* Prompt:
Every entry needs to be reproduced exactly.

[Opening Information shown section]

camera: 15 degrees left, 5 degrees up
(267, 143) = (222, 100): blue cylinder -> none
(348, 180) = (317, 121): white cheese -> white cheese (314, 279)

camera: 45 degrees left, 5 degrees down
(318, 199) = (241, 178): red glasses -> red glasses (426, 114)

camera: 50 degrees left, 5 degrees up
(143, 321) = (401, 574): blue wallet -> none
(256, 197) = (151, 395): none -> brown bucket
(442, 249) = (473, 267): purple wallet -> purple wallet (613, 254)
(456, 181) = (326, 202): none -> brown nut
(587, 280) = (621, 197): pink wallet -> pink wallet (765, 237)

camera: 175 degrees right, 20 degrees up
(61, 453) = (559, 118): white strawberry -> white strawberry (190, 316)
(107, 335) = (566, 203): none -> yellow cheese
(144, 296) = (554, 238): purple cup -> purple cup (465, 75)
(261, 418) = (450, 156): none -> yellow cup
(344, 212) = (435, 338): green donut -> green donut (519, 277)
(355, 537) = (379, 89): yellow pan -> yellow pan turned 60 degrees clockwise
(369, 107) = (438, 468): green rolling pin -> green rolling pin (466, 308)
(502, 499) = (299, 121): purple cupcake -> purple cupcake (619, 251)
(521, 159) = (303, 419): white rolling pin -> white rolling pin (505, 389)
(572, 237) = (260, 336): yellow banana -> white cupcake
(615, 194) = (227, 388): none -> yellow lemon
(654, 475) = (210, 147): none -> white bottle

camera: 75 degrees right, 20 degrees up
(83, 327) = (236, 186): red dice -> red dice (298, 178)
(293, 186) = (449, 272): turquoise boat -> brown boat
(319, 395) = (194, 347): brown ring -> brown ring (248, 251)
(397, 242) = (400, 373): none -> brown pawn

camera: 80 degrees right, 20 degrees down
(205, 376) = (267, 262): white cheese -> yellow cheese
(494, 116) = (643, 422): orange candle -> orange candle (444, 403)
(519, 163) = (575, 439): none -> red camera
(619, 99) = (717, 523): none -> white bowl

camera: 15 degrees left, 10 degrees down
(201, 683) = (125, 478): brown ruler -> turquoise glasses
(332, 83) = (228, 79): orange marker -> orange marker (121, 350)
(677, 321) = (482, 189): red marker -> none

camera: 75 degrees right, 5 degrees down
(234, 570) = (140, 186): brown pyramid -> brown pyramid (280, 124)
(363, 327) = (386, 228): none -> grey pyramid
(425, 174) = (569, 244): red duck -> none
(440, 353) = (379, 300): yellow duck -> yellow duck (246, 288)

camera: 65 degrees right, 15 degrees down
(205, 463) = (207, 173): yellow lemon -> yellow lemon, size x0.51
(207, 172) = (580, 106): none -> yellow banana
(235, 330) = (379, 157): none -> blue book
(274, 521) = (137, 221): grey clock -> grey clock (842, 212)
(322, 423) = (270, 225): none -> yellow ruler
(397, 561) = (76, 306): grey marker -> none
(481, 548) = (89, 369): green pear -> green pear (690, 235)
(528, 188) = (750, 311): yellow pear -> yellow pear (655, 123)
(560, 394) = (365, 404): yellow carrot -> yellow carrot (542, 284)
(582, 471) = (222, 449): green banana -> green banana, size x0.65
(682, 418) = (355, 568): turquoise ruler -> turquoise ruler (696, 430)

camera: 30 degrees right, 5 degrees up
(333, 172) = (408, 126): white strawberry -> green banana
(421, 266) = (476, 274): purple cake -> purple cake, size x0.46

[Closing Information shown section]

* Task output:
camera: 15 degrees left, 5 degrees up
(267, 143) = (222, 100): blue cylinder -> none
(348, 180) = (317, 121): white cheese -> white cheese (314, 279)

camera: 45 degrees left, 5 degrees down
(318, 199) = (241, 178): red glasses -> red glasses (426, 114)

camera: 50 degrees left, 5 degrees up
(143, 321) = (401, 574): blue wallet -> none
(256, 197) = (151, 395): none -> brown bucket
(442, 249) = (473, 267): purple wallet -> purple wallet (613, 254)
(456, 181) = (326, 202): none -> brown nut
(587, 280) = (621, 197): pink wallet -> pink wallet (765, 237)

camera: 175 degrees right, 20 degrees up
(61, 453) = (559, 118): white strawberry -> white strawberry (190, 316)
(107, 335) = (566, 203): none -> yellow cheese
(144, 296) = (554, 238): purple cup -> purple cup (465, 75)
(261, 418) = (450, 156): none -> yellow cup
(344, 212) = (435, 338): green donut -> green donut (519, 277)
(355, 537) = (379, 89): yellow pan -> yellow pan turned 60 degrees clockwise
(369, 107) = (438, 468): green rolling pin -> green rolling pin (466, 308)
(502, 499) = (299, 121): purple cupcake -> purple cupcake (619, 251)
(521, 159) = (303, 419): white rolling pin -> white rolling pin (505, 389)
(572, 237) = (260, 336): yellow banana -> white cupcake
(615, 194) = (227, 388): none -> yellow lemon
(654, 475) = (210, 147): none -> white bottle

camera: 75 degrees right, 20 degrees up
(83, 327) = (236, 186): red dice -> red dice (298, 178)
(293, 186) = (449, 272): turquoise boat -> brown boat
(319, 395) = (194, 347): brown ring -> brown ring (248, 251)
(397, 242) = (400, 373): none -> brown pawn

camera: 80 degrees right, 20 degrees down
(205, 376) = (267, 262): white cheese -> yellow cheese
(494, 116) = (643, 422): orange candle -> orange candle (444, 403)
(519, 163) = (575, 439): none -> red camera
(619, 99) = (717, 523): none -> white bowl

camera: 15 degrees left, 10 degrees down
(201, 683) = (125, 478): brown ruler -> turquoise glasses
(332, 83) = (228, 79): orange marker -> orange marker (121, 350)
(677, 321) = (482, 189): red marker -> none

camera: 75 degrees right, 5 degrees down
(234, 570) = (140, 186): brown pyramid -> brown pyramid (280, 124)
(363, 327) = (386, 228): none -> grey pyramid
(425, 174) = (569, 244): red duck -> none
(440, 353) = (379, 300): yellow duck -> yellow duck (246, 288)

camera: 65 degrees right, 15 degrees down
(205, 463) = (207, 173): yellow lemon -> yellow lemon, size x0.51
(207, 172) = (580, 106): none -> yellow banana
(235, 330) = (379, 157): none -> blue book
(274, 521) = (137, 221): grey clock -> grey clock (842, 212)
(322, 423) = (270, 225): none -> yellow ruler
(397, 561) = (76, 306): grey marker -> none
(481, 548) = (89, 369): green pear -> green pear (690, 235)
(528, 188) = (750, 311): yellow pear -> yellow pear (655, 123)
(560, 394) = (365, 404): yellow carrot -> yellow carrot (542, 284)
(582, 471) = (222, 449): green banana -> green banana, size x0.65
(682, 418) = (355, 568): turquoise ruler -> turquoise ruler (696, 430)

camera: 30 degrees right, 5 degrees up
(333, 172) = (408, 126): white strawberry -> green banana
(421, 266) = (476, 274): purple cake -> purple cake, size x0.46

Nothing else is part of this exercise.